[Opening Entries shown section]

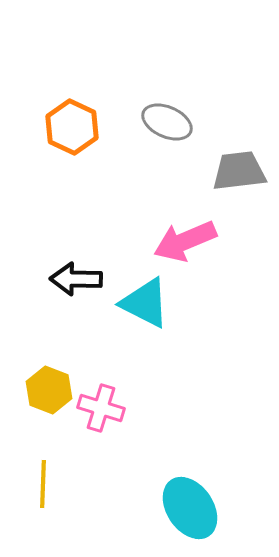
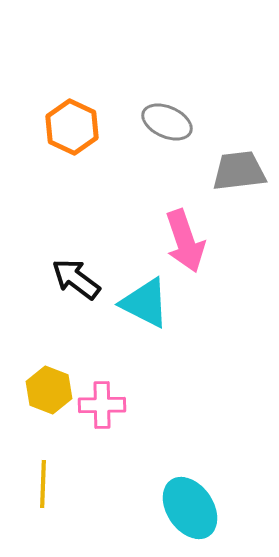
pink arrow: rotated 86 degrees counterclockwise
black arrow: rotated 36 degrees clockwise
pink cross: moved 1 px right, 3 px up; rotated 18 degrees counterclockwise
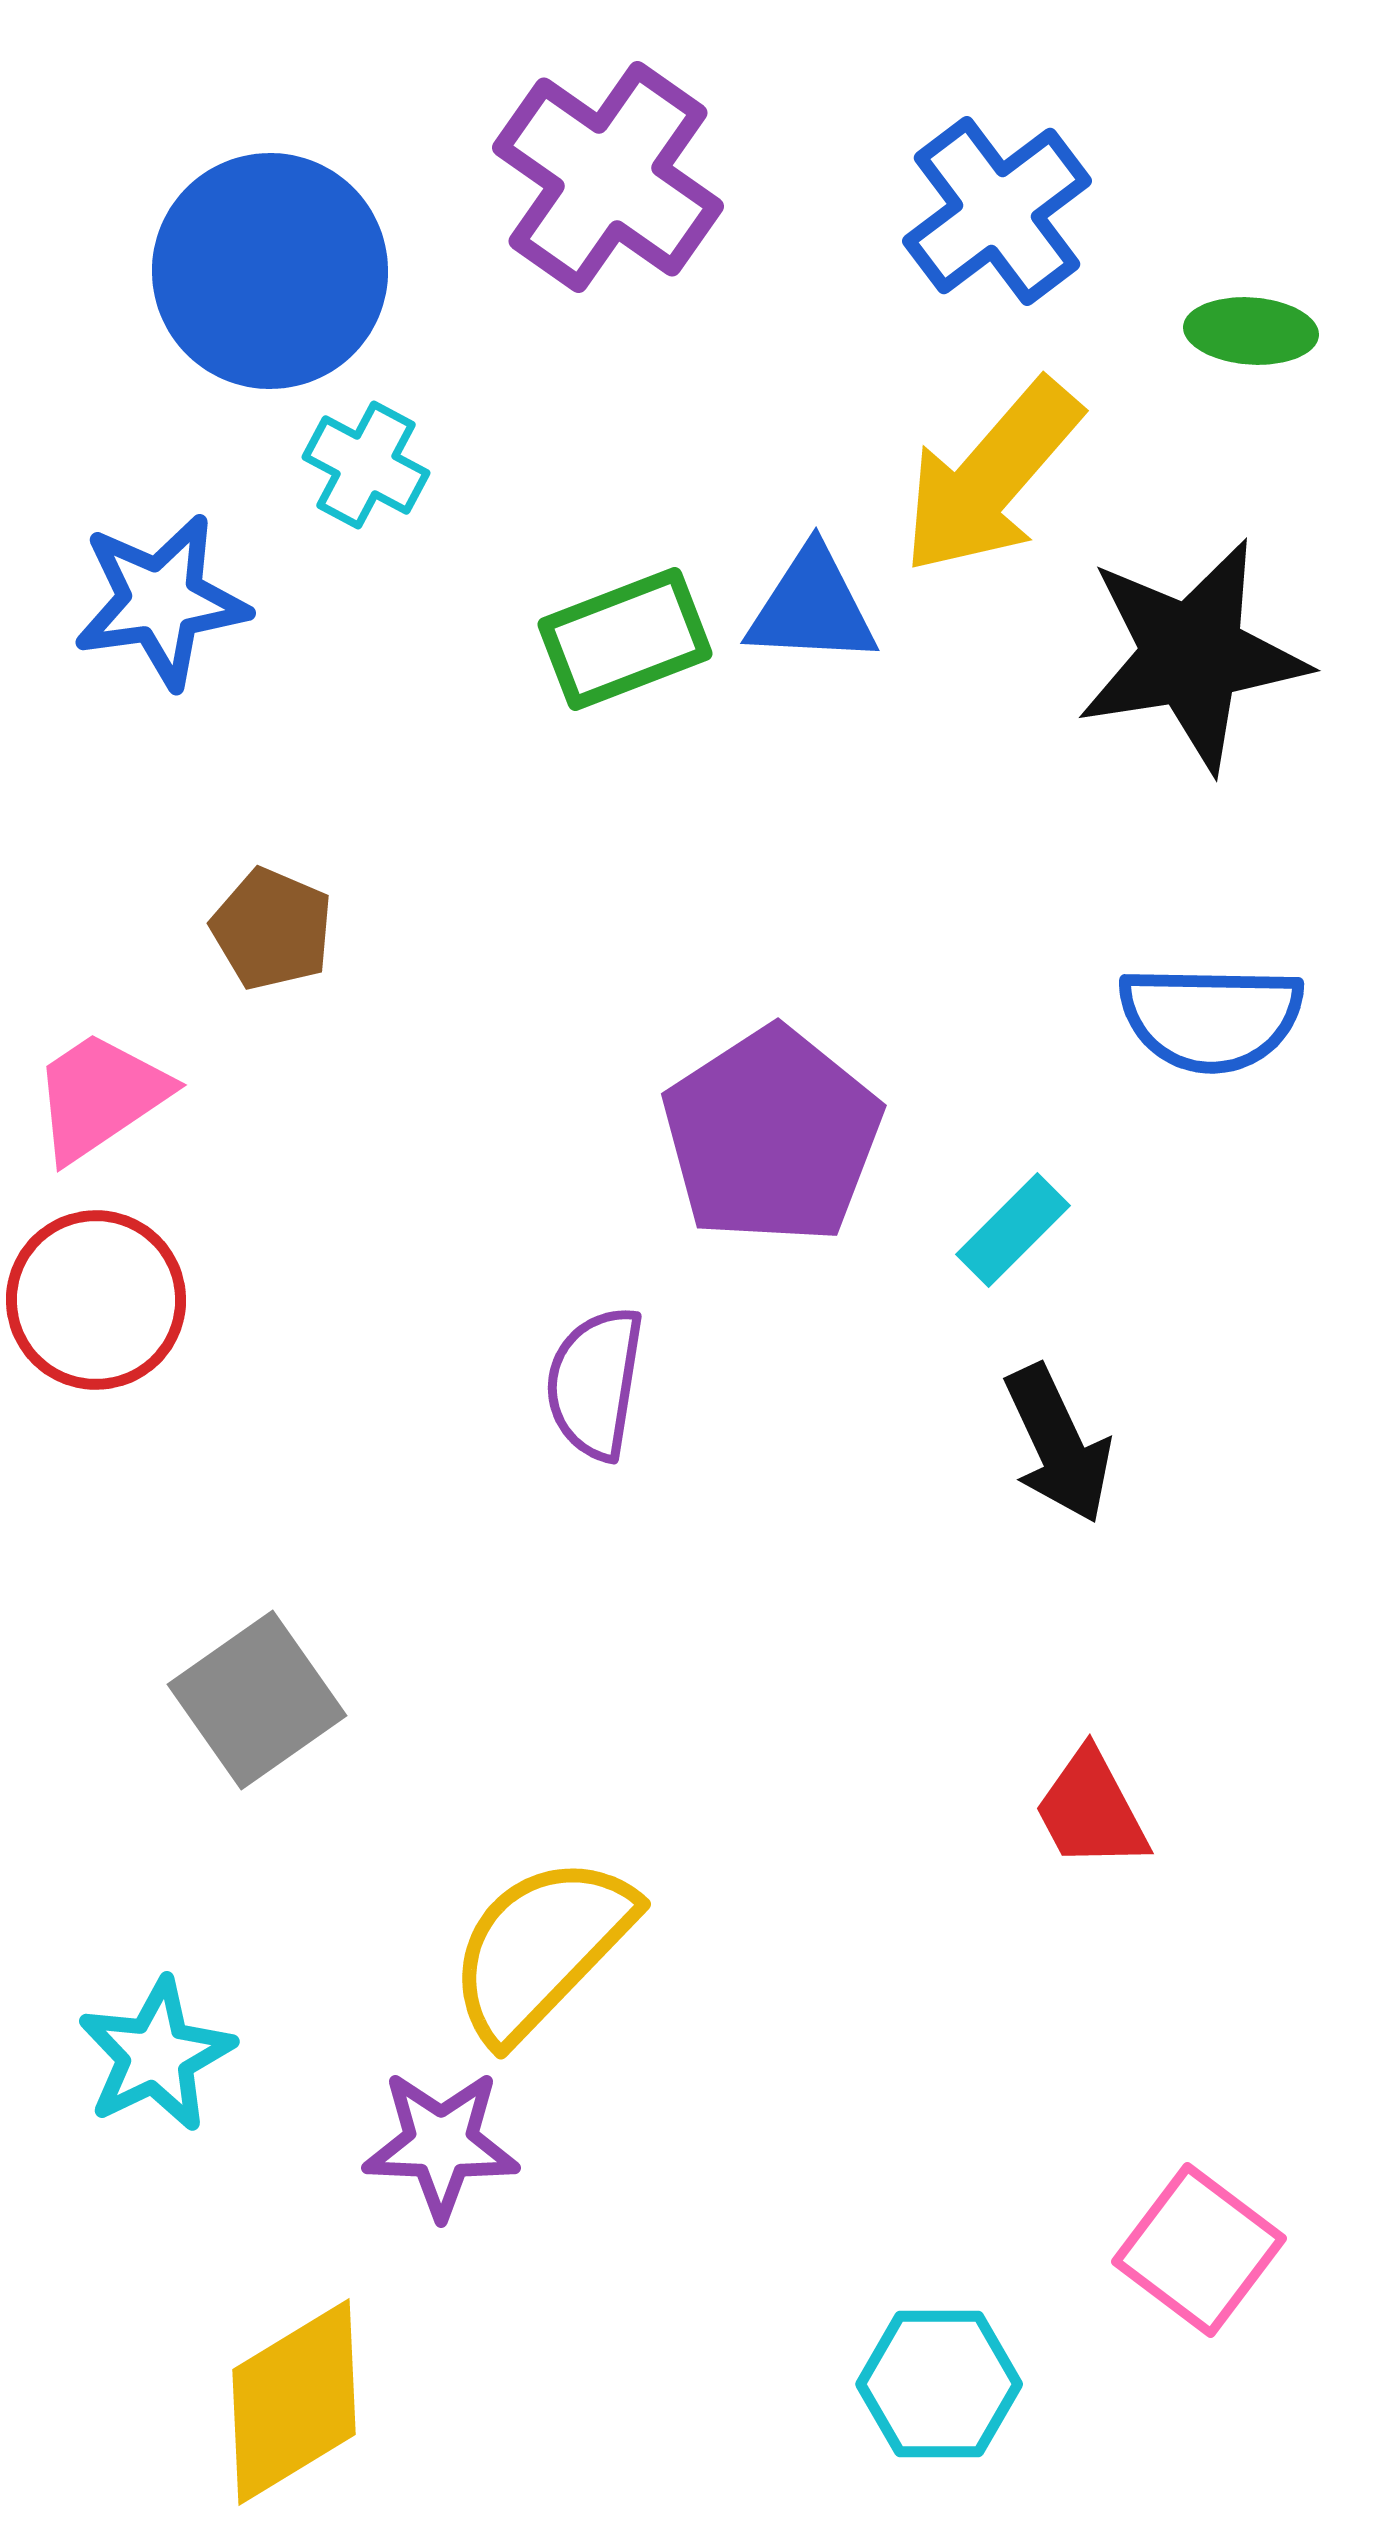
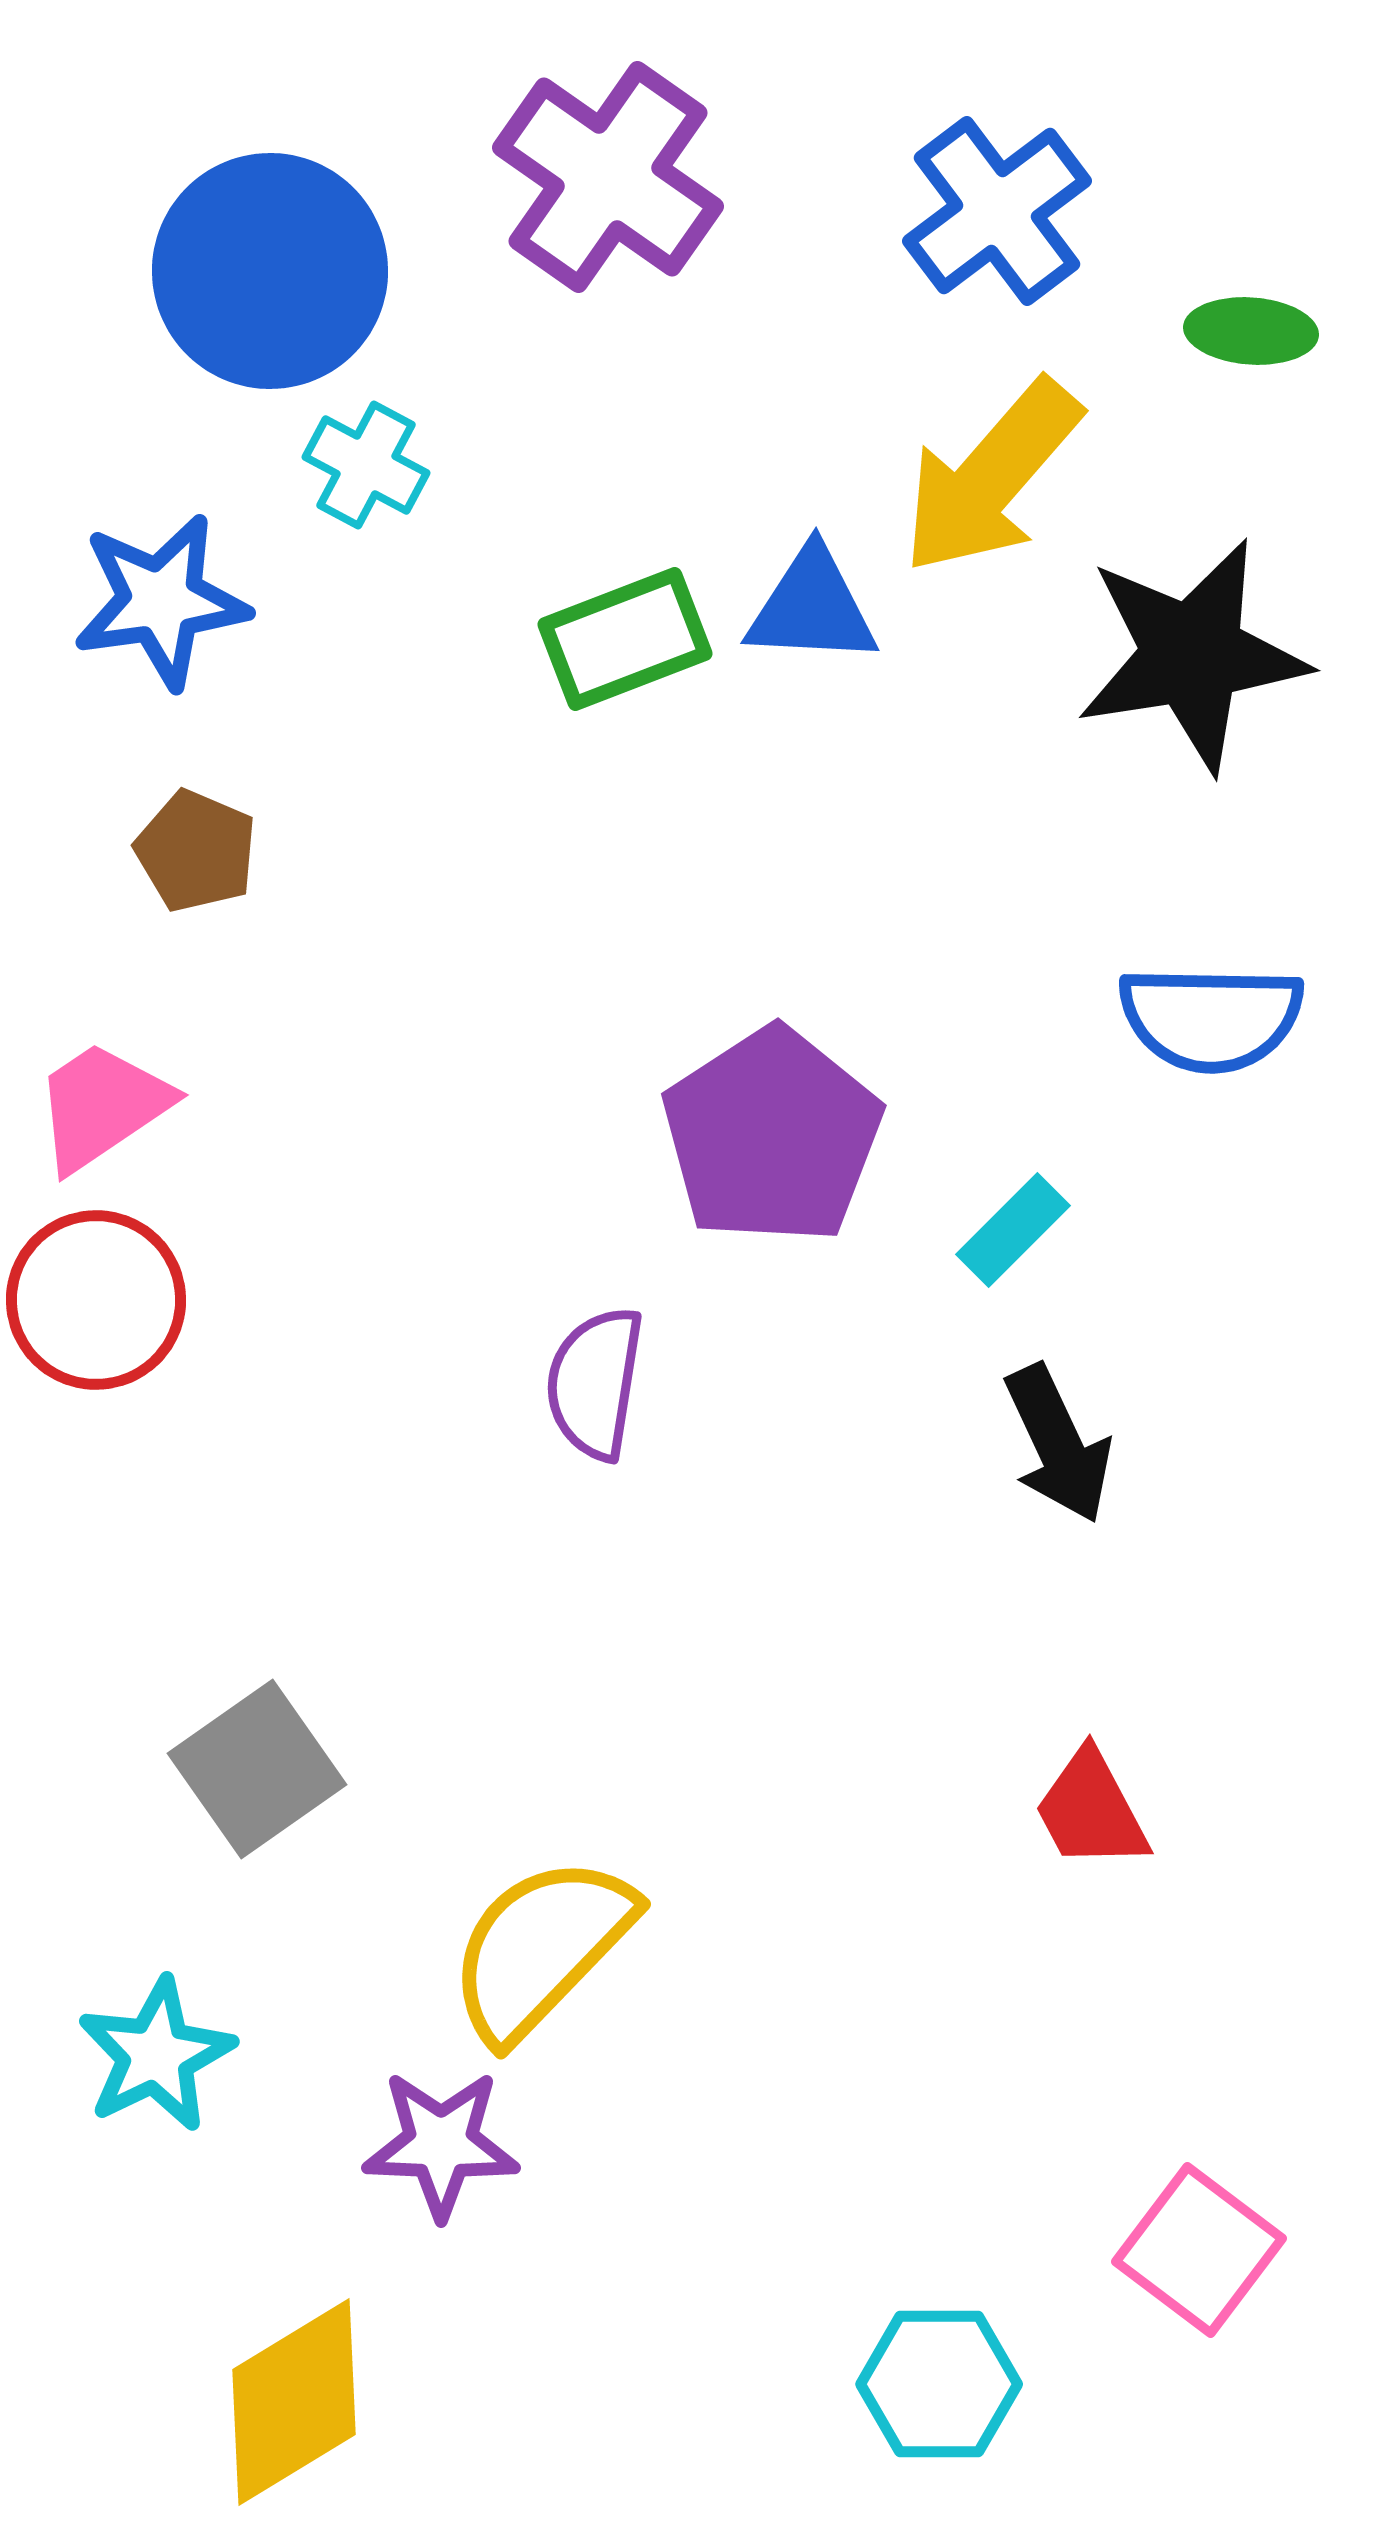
brown pentagon: moved 76 px left, 78 px up
pink trapezoid: moved 2 px right, 10 px down
gray square: moved 69 px down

[Closing Entries shown section]

Exercise brief
Word for word, copy the line containing "pink trapezoid: moved 2 px right, 10 px down" and each line after it to the end of the records, and nothing besides.

Your solution
pink trapezoid: moved 2 px right, 10 px down
gray square: moved 69 px down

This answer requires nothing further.